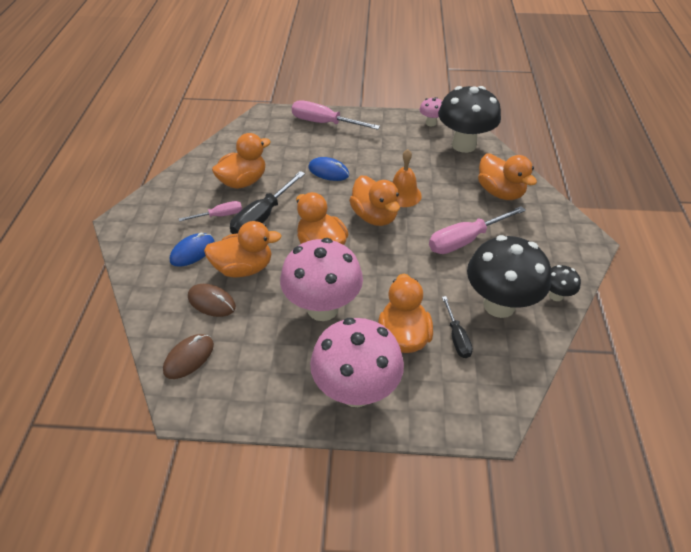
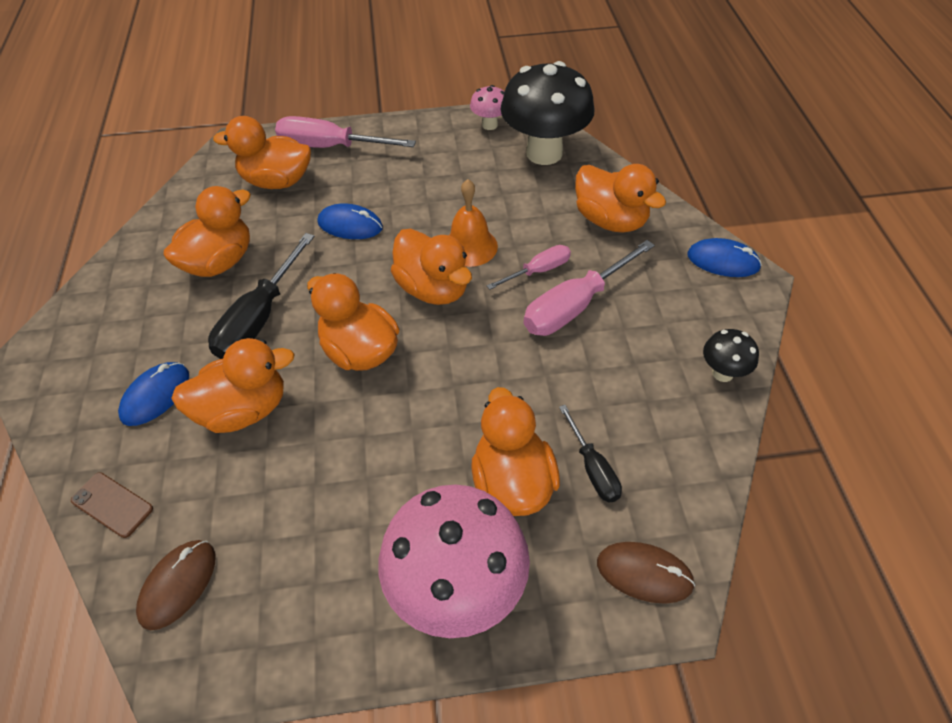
camera: 10 degrees left, 5 degrees up
(157, 307) = (112, 505): none -> brown phone
(211, 302) = (200, 478): brown mouse -> brown mouse (644, 573)
(219, 216) = (190, 326): pink screwdriver -> pink screwdriver (538, 271)
(287, 139) = (276, 181): none -> orange duck
(322, 308) = (380, 457): pink mushroom -> none
(499, 305) = (644, 403): black mushroom -> none
(571, 228) = (723, 261): none -> blue mouse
::::::::
> **Action item**:
Across the data, pull every line containing the string "brown".

> **Response for this exercise**:
(157, 307) = (112, 505): none -> brown phone
(211, 302) = (200, 478): brown mouse -> brown mouse (644, 573)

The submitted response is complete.